**TASK GOAL**: Retype each line of the material exactly, please, skipping any picture in it.

[[ PROVIDED ENTRIES open ]]

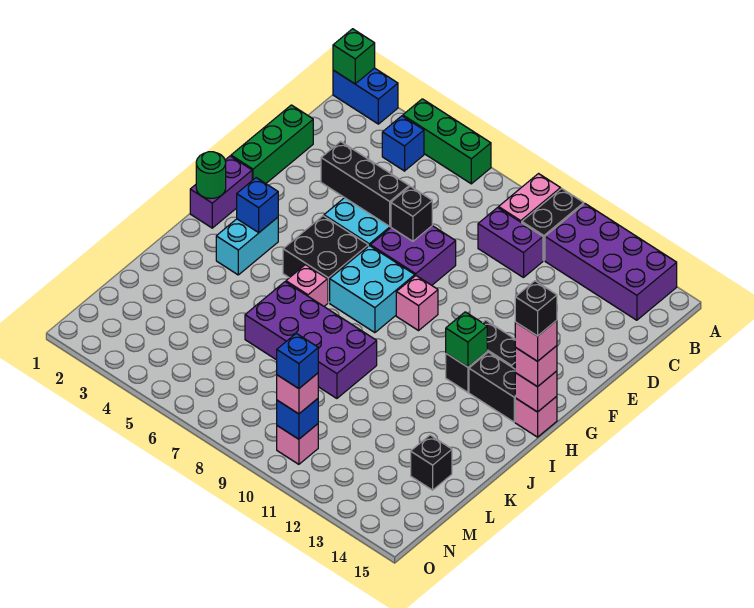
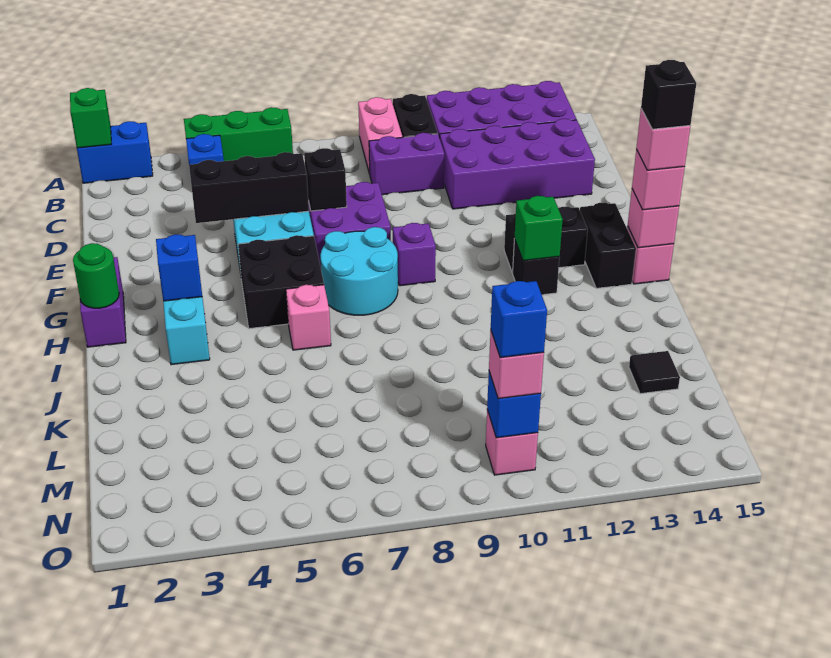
green 1x3 brick [231,105,313,183] -> none
cyan 2x2 brick [330,246,415,333] -> cyan 2x2 round brick [320,227,398,315]
pink 1x1 brick [396,276,438,331] -> purple 1x1 brick [393,223,436,286]
black 1x2 brick [469,352,515,422] -> black 1x2 brick turned to [580,203,636,288]
purple 2x4 brick [245,282,377,398] -> purple 2x4 brick moved to [440,119,595,209]
black 1x1 brick [411,435,452,490] -> black 1x1 tile [629,351,680,394]

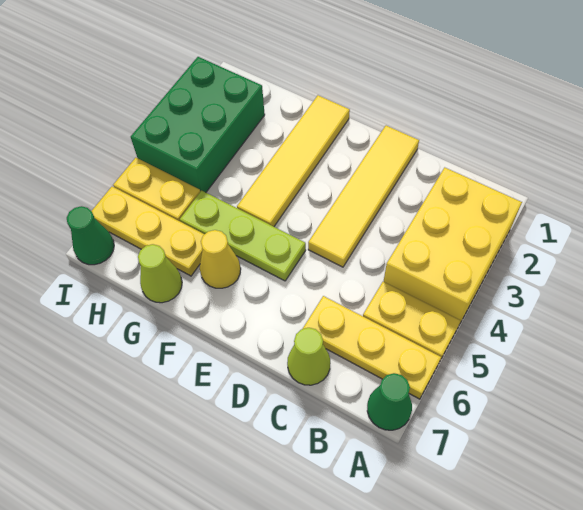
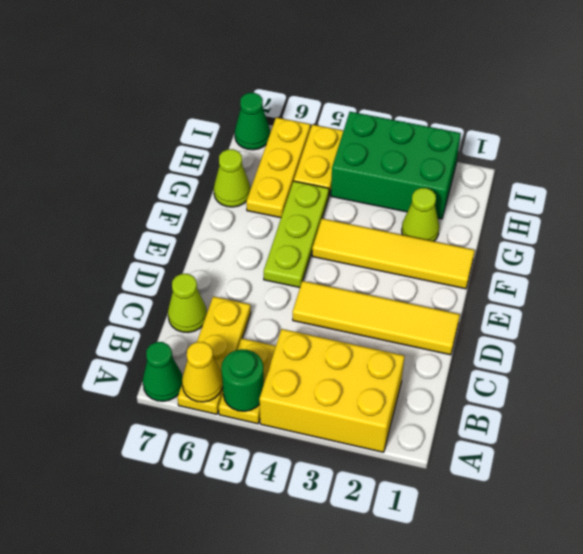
none -> green 1x1 round brick [221,349,264,411]
yellow 1x1 cone [200,230,241,288] -> yellow 1x1 cone moved to [182,342,223,402]
none -> lime 1x1 cone [402,188,439,241]

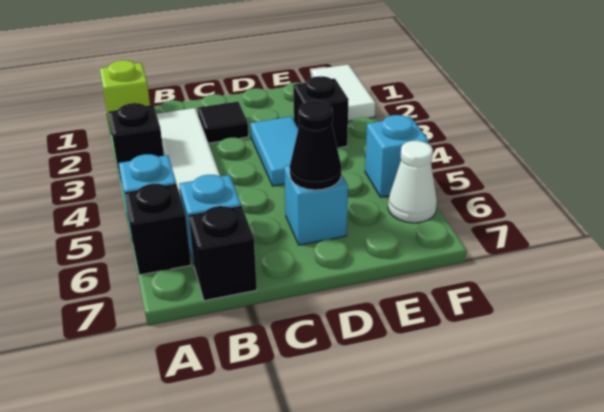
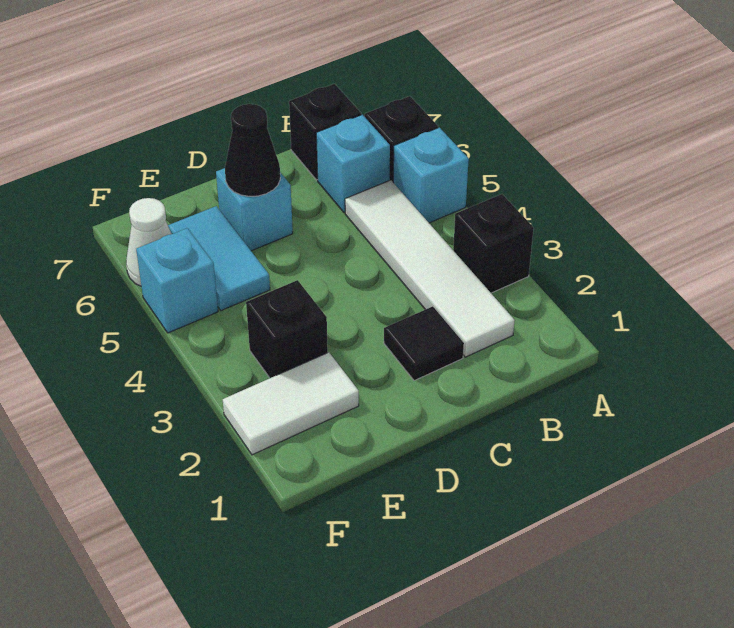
lime 1x1 brick [99,60,150,134] -> none
cyan 1x2 tile [250,117,298,186] -> cyan 1x2 tile moved to [168,206,270,311]
white 1x2 tile [312,64,375,121] -> white 1x2 tile turned to [223,352,359,455]

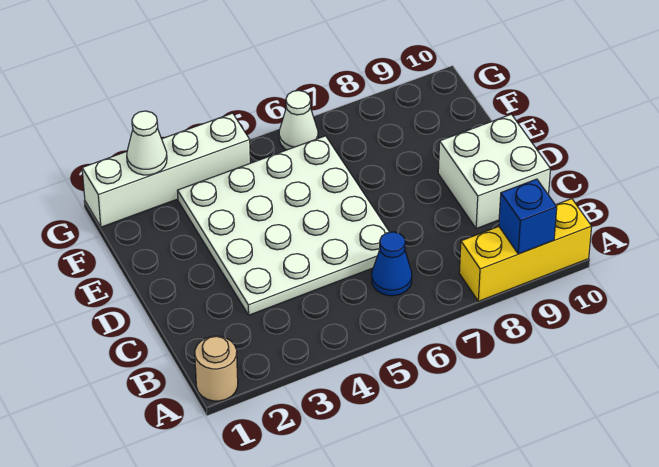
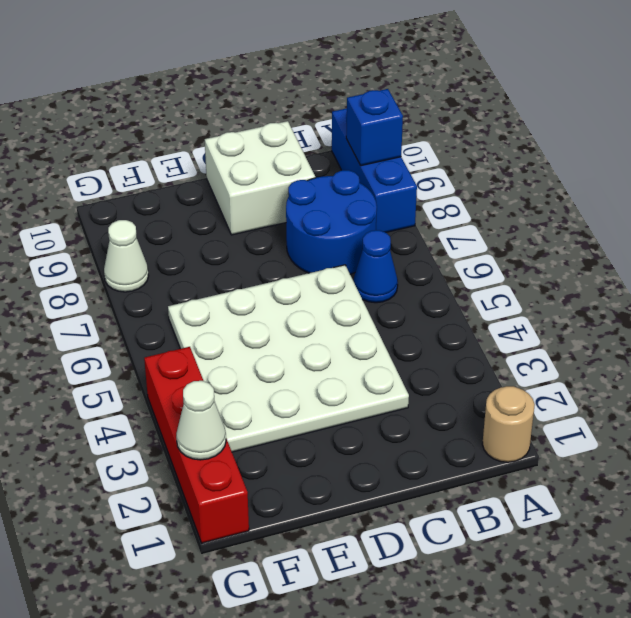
yellow 1x3 brick [459,199,592,301] -> blue 1x3 brick [332,108,417,232]
none -> blue 2x2 round brick [286,170,377,274]
white 1x4 brick [82,113,250,227] -> red 1x4 brick [144,347,249,543]
white 1x1 cone [279,91,318,150] -> white 1x1 cone moved to [104,220,148,292]

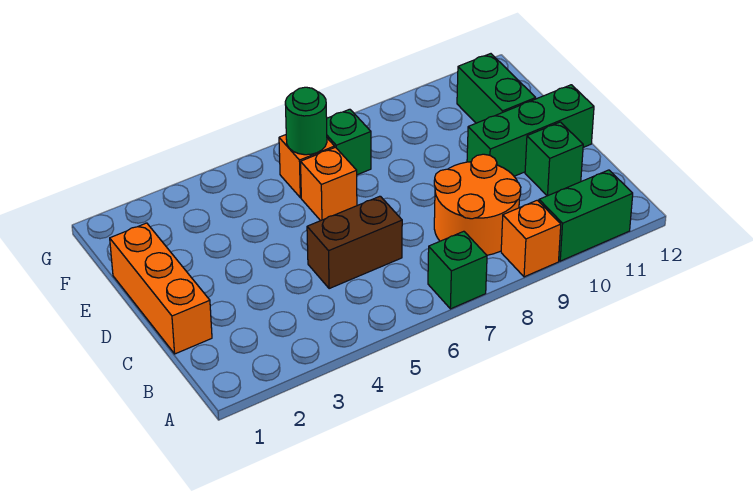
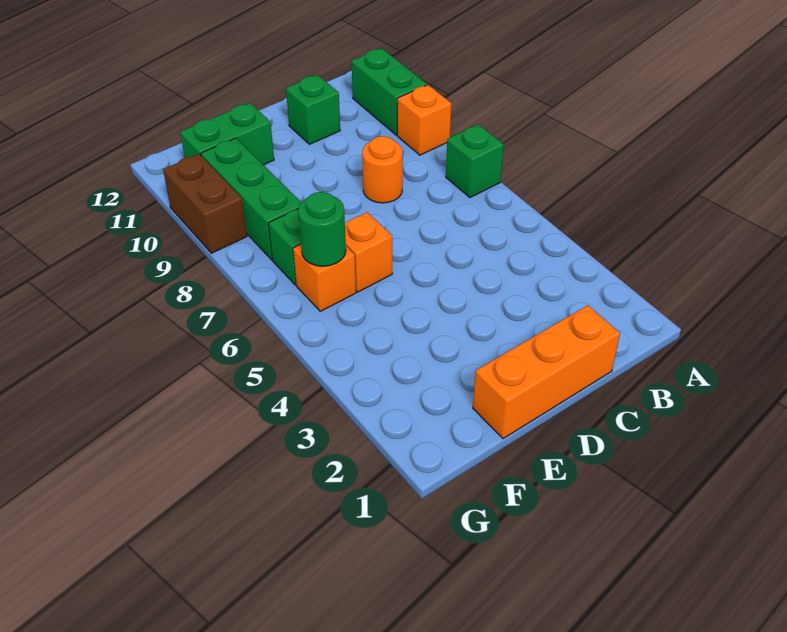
orange 2x2 round brick [434,154,521,255] -> orange 1x1 round brick [362,136,403,203]
brown 1x2 brick [307,196,402,289] -> brown 1x2 brick moved to [163,154,247,253]
green 1x3 brick [467,85,594,176] -> green 1x3 brick moved to [201,138,301,260]

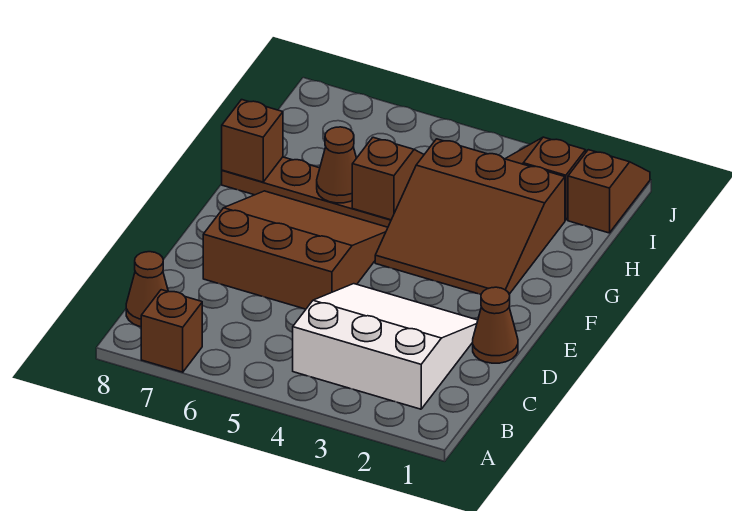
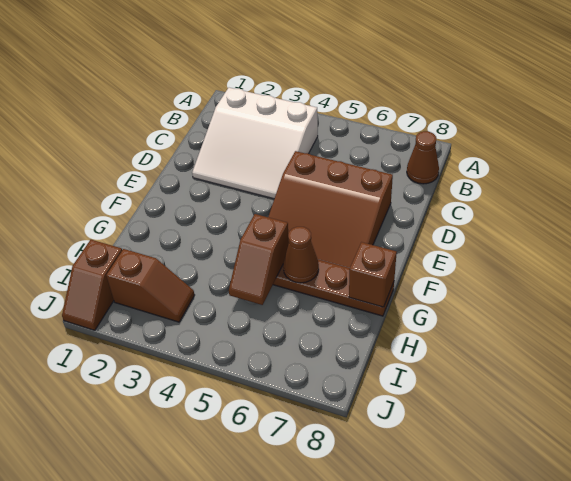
brown 1x1 brick [141,290,202,372] -> none
brown 1x1 cone [473,287,518,363] -> none
brown 3x3 slope [375,139,565,295] -> none

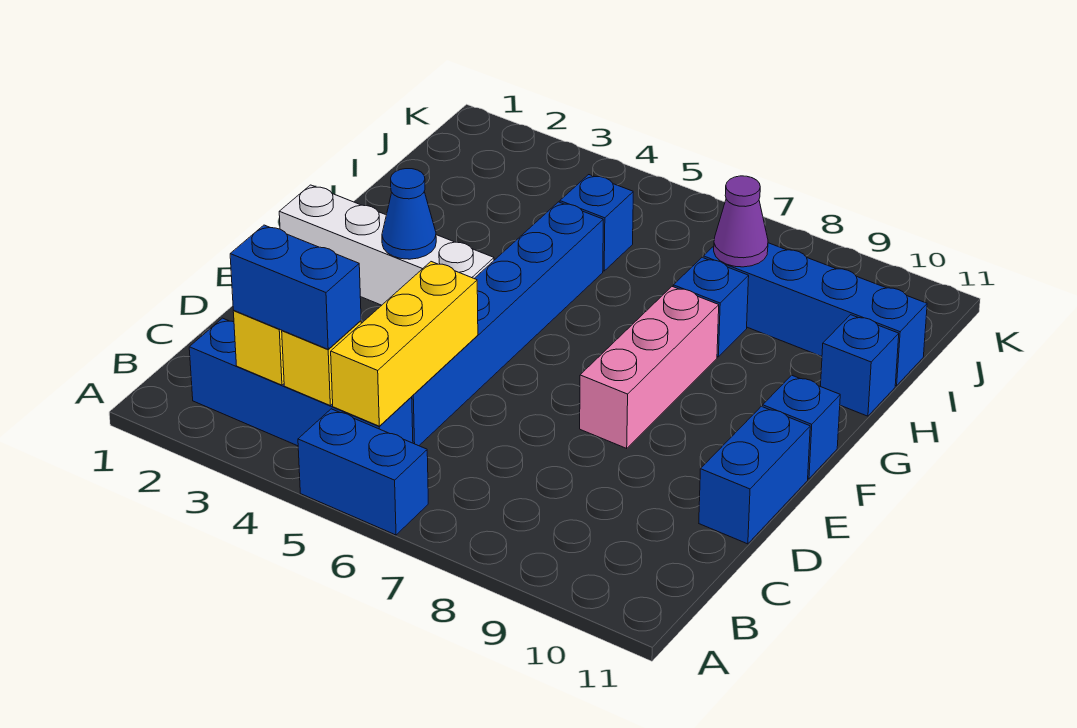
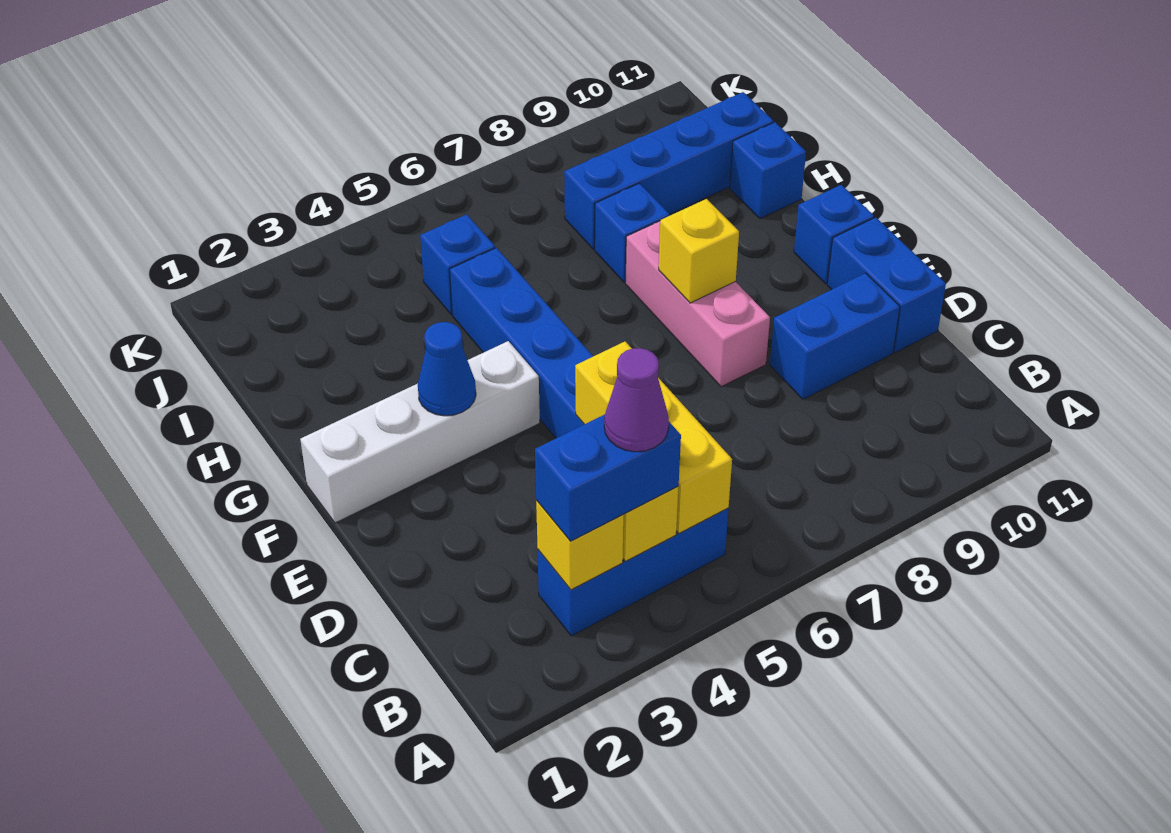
blue 1x2 brick [298,409,428,535] -> blue 1x2 brick moved to [770,273,900,399]
blue 1x4 brick [189,318,413,446] -> blue 1x3 brick [538,508,729,636]
none -> yellow 1x1 brick [659,199,739,303]
purple 1x1 cone [714,176,768,267] -> purple 1x1 cone moved to [604,348,669,452]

[[ PROVIDED ENTRIES closed ]]

**RESPONSE BOX**:
green 1x3 brick [231,105,313,183] -> none
cyan 2x2 brick [330,246,415,333] -> cyan 2x2 round brick [320,227,398,315]
pink 1x1 brick [396,276,438,331] -> purple 1x1 brick [393,223,436,286]
black 1x2 brick [469,352,515,422] -> black 1x2 brick turned to [580,203,636,288]
purple 2x4 brick [245,282,377,398] -> purple 2x4 brick moved to [440,119,595,209]
black 1x1 brick [411,435,452,490] -> black 1x1 tile [629,351,680,394]

none -> green 1x1 round brick [221,349,264,411]
yellow 1x1 cone [200,230,241,288] -> yellow 1x1 cone moved to [182,342,223,402]
none -> lime 1x1 cone [402,188,439,241]

lime 1x1 brick [99,60,150,134] -> none
cyan 1x2 tile [250,117,298,186] -> cyan 1x2 tile moved to [168,206,270,311]
white 1x2 tile [312,64,375,121] -> white 1x2 tile turned to [223,352,359,455]

yellow 1x3 brick [459,199,592,301] -> blue 1x3 brick [332,108,417,232]
none -> blue 2x2 round brick [286,170,377,274]
white 1x4 brick [82,113,250,227] -> red 1x4 brick [144,347,249,543]
white 1x1 cone [279,91,318,150] -> white 1x1 cone moved to [104,220,148,292]

orange 2x2 round brick [434,154,521,255] -> orange 1x1 round brick [362,136,403,203]
brown 1x2 brick [307,196,402,289] -> brown 1x2 brick moved to [163,154,247,253]
green 1x3 brick [467,85,594,176] -> green 1x3 brick moved to [201,138,301,260]

brown 1x1 brick [141,290,202,372] -> none
brown 1x1 cone [473,287,518,363] -> none
brown 3x3 slope [375,139,565,295] -> none

blue 1x2 brick [298,409,428,535] -> blue 1x2 brick moved to [770,273,900,399]
blue 1x4 brick [189,318,413,446] -> blue 1x3 brick [538,508,729,636]
none -> yellow 1x1 brick [659,199,739,303]
purple 1x1 cone [714,176,768,267] -> purple 1x1 cone moved to [604,348,669,452]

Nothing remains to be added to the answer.